(Records drawn from a dataset)
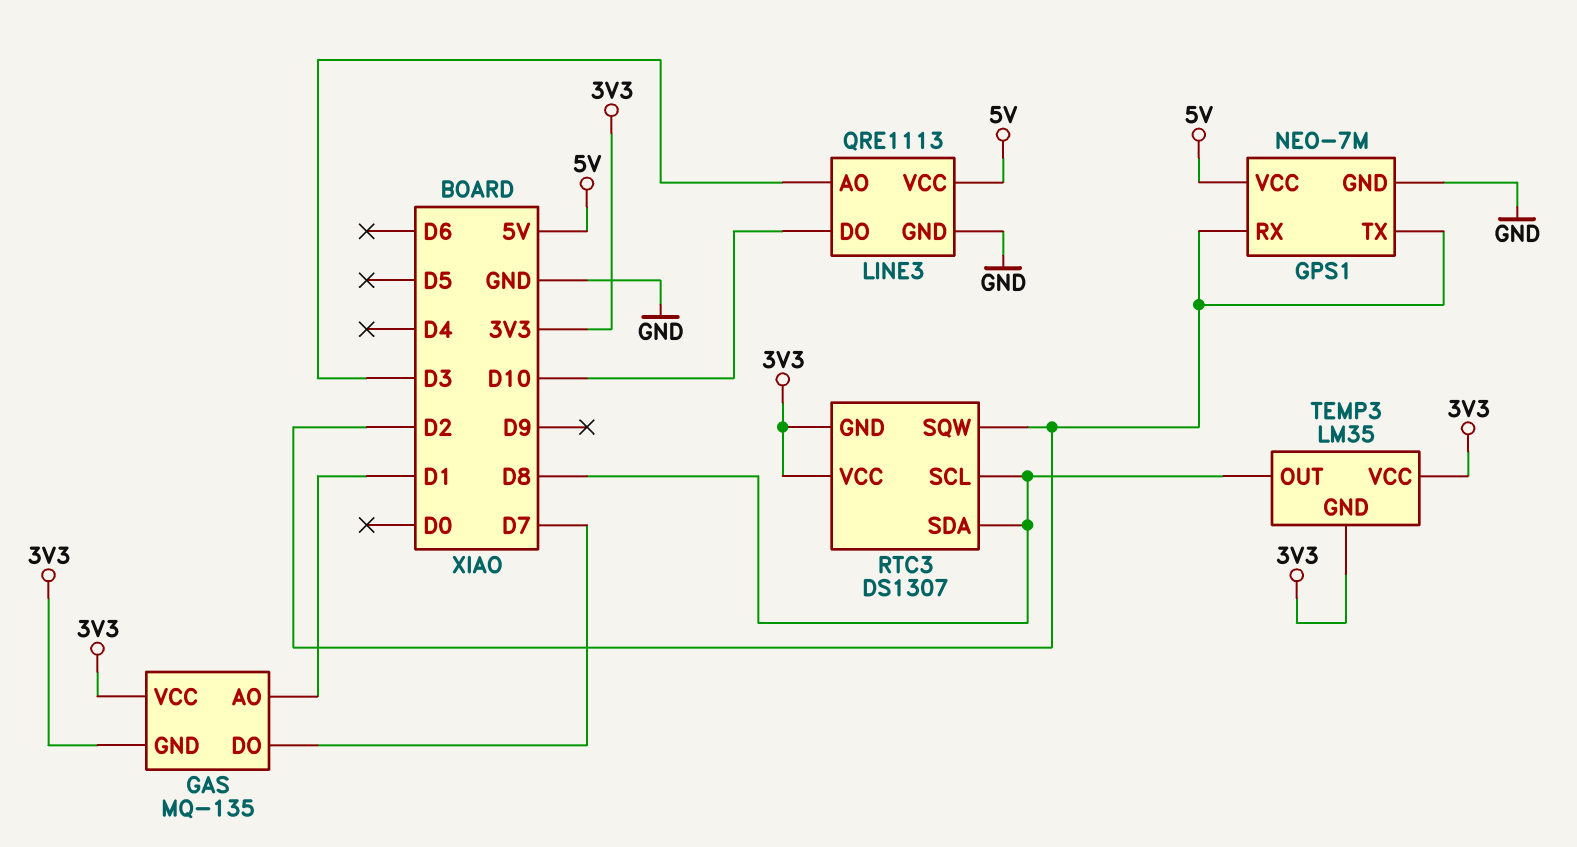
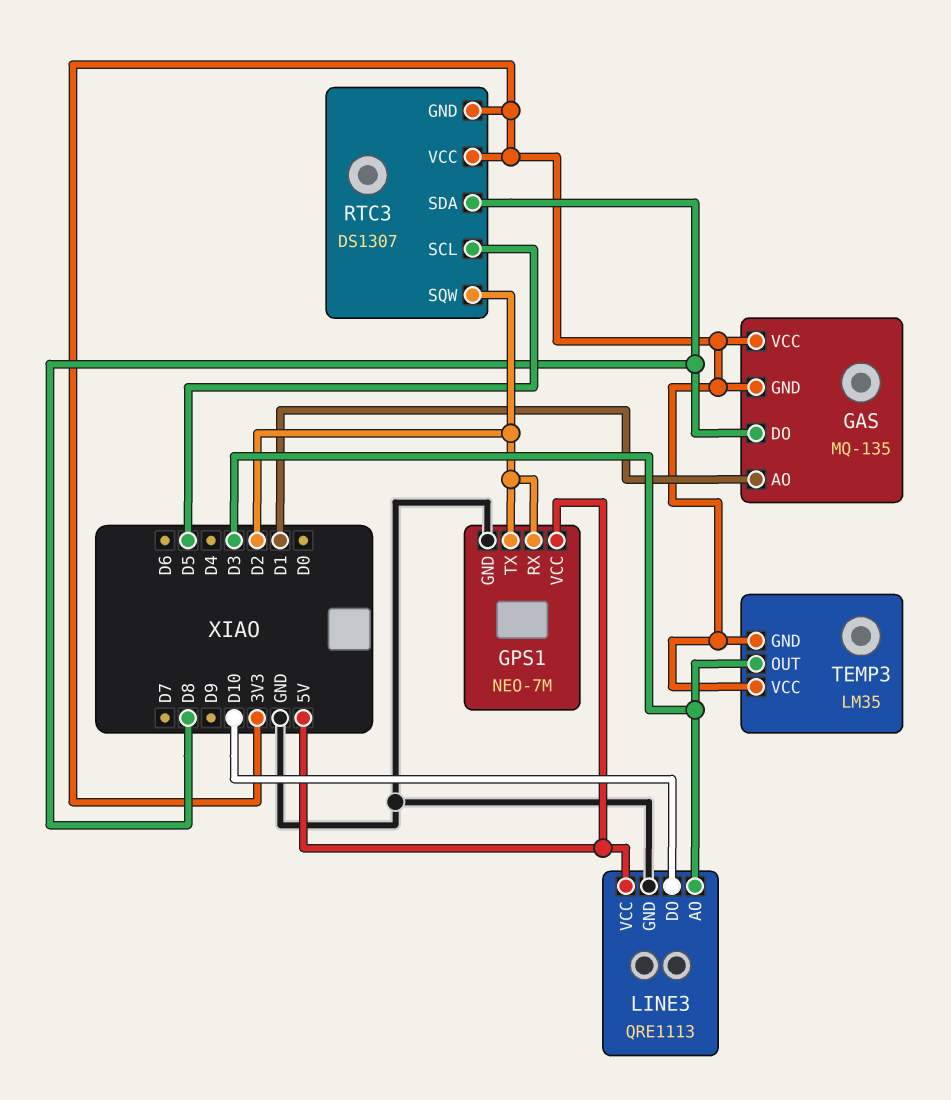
GAS pin DO: D7 -> D8
RTC3 pin SCL: D8 -> D5
TEMP3 pin OUT: D8 -> D3

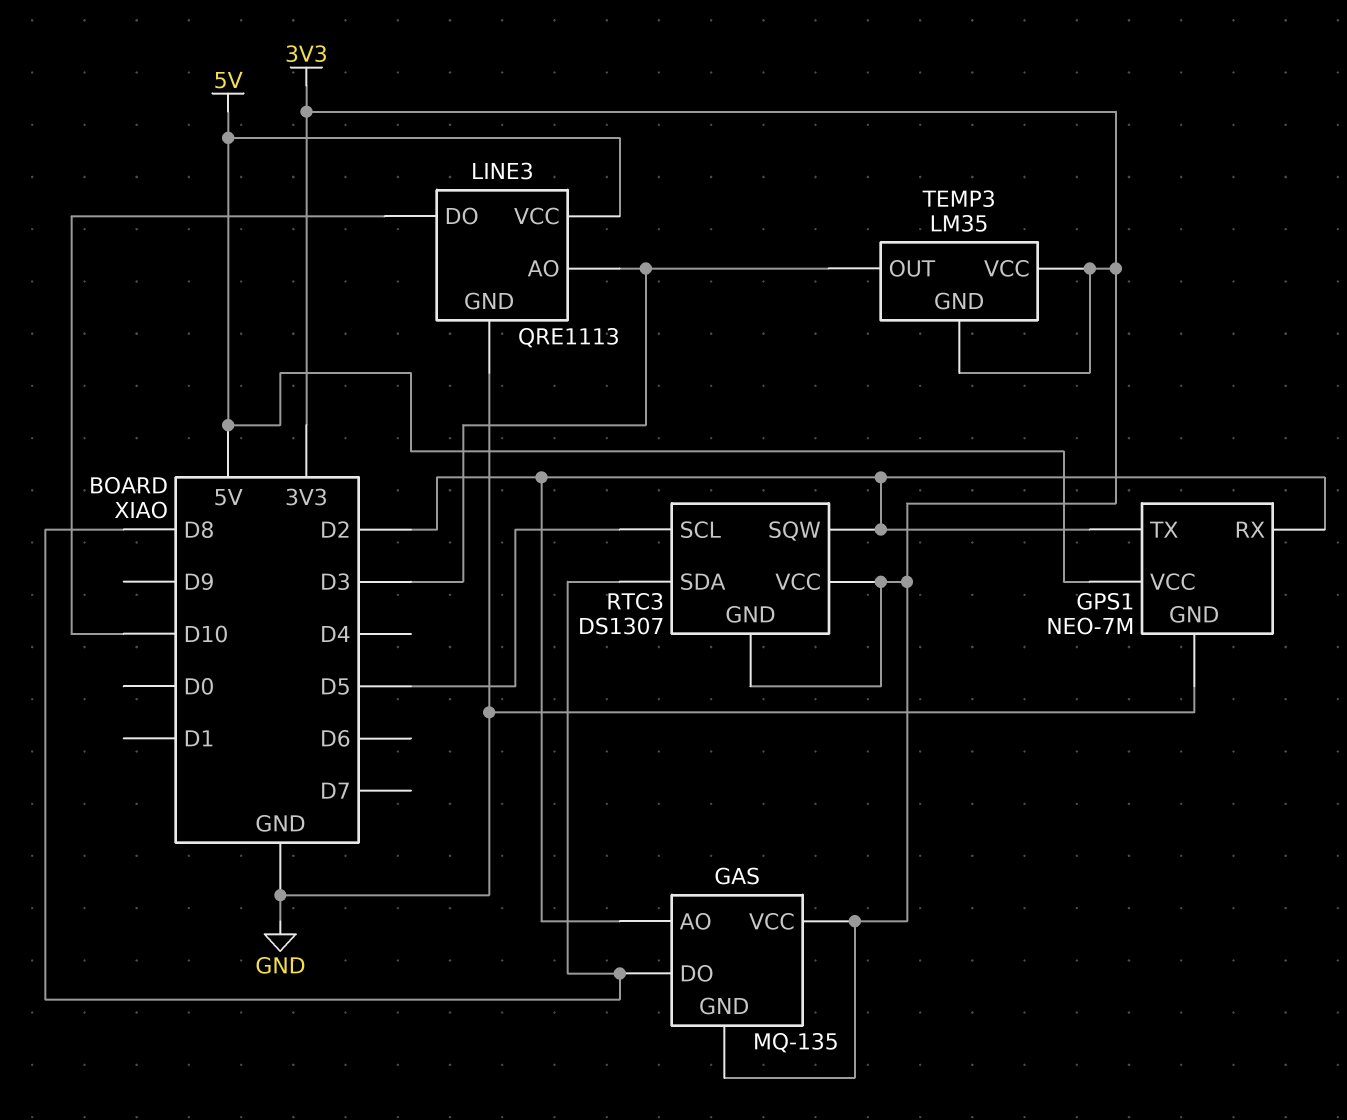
GAS pin AO: D1 -> D2

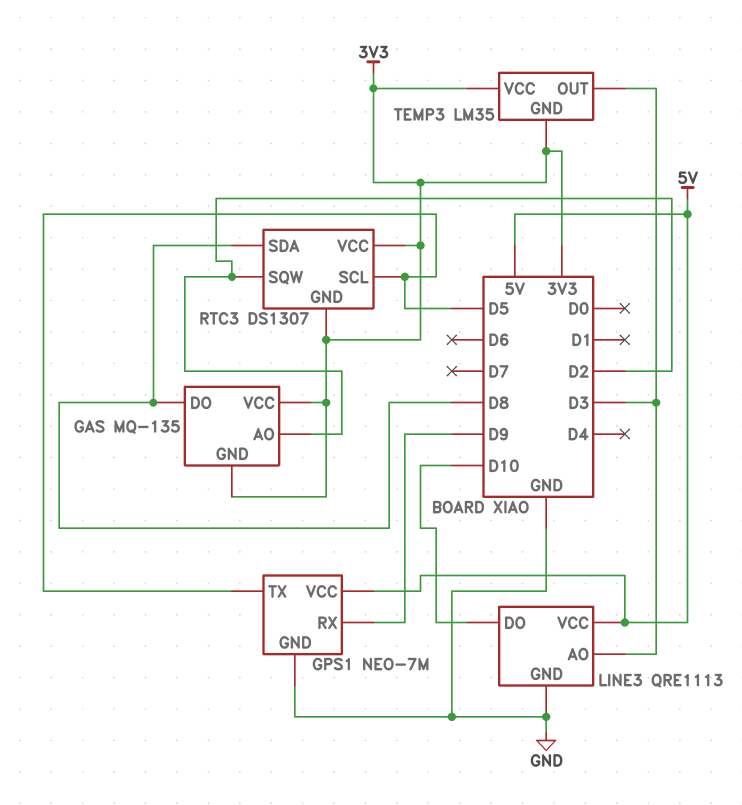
GPS1 pin RX: D2 -> D9
GPS1 pin TX: D2 -> D5

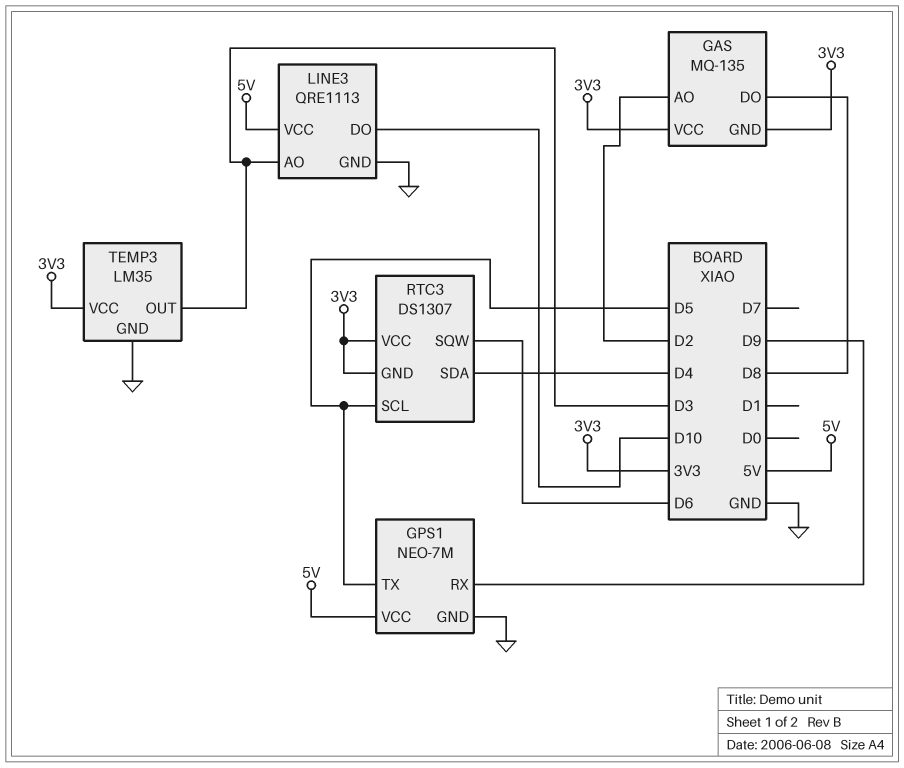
RTC3 pin SDA: D8 -> D4
RTC3 pin SQW: D2 -> D6
TEMP3 pin GND: 3V3 -> GND

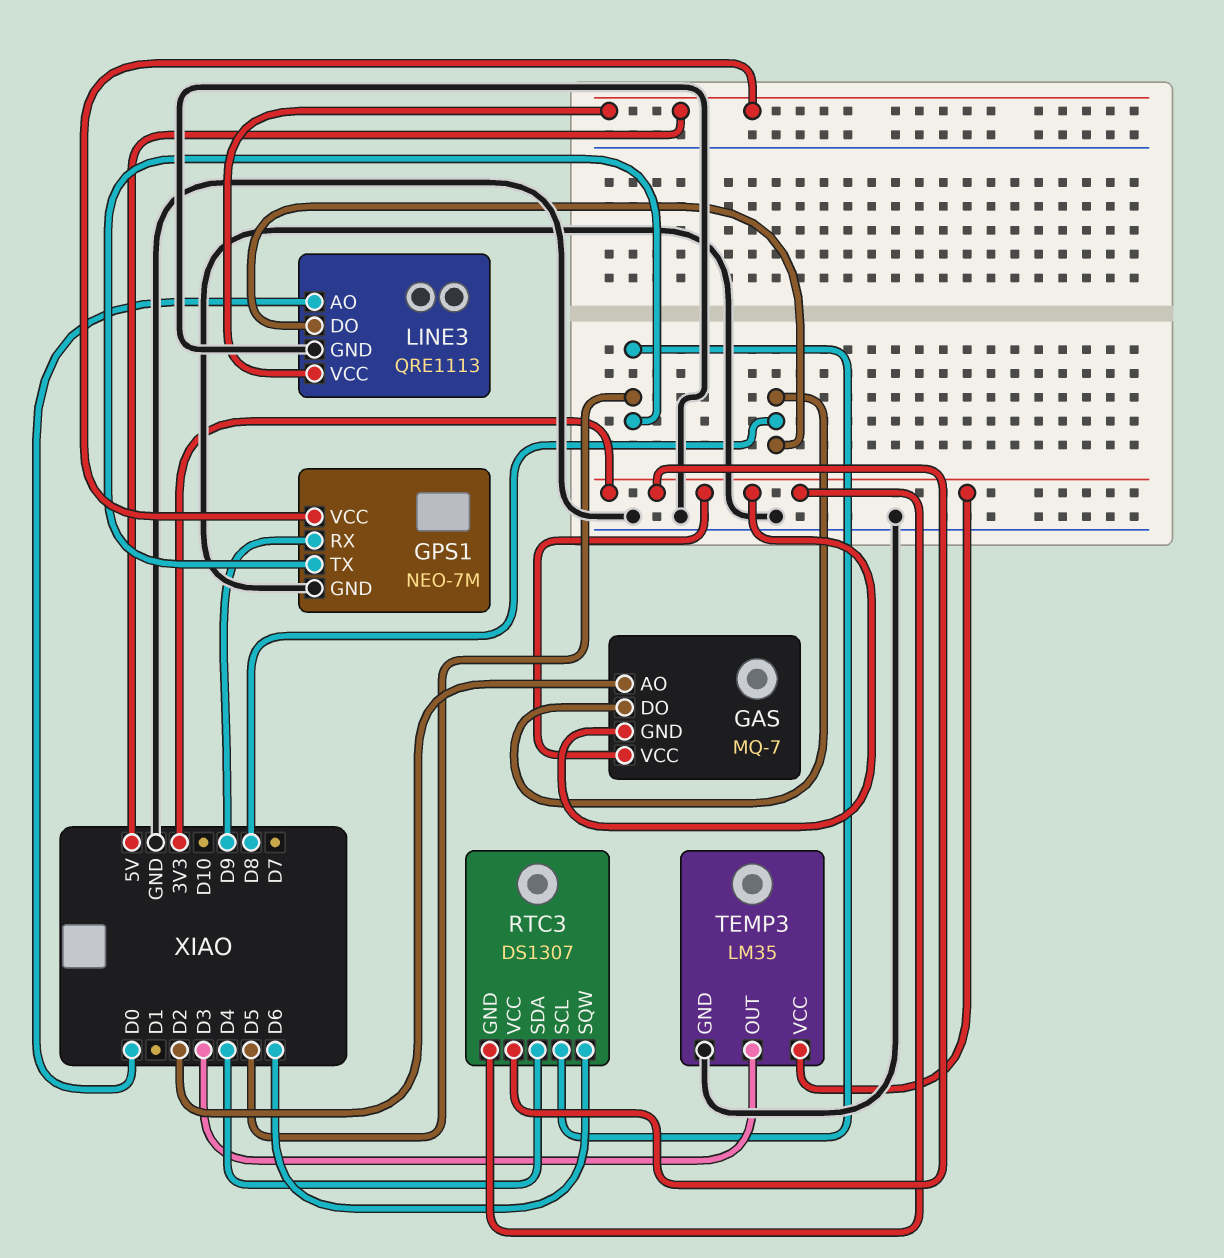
GAS: MQ-135 -> MQ-7
LINE3 pin AO: D3 -> D0
LINE3 pin DO: D10 -> D8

* [TASK TO COMPLETE]: The records above should be duplicated exactly, with none of their pictures kept.

* [TASK SOLUTION]:
GAS pin DO: D7 -> D8
RTC3 pin SCL: D8 -> D5
TEMP3 pin OUT: D8 -> D3

GAS pin AO: D1 -> D2

GPS1 pin RX: D2 -> D9
GPS1 pin TX: D2 -> D5

RTC3 pin SDA: D8 -> D4
RTC3 pin SQW: D2 -> D6
TEMP3 pin GND: 3V3 -> GND

GAS: MQ-135 -> MQ-7
LINE3 pin AO: D3 -> D0
LINE3 pin DO: D10 -> D8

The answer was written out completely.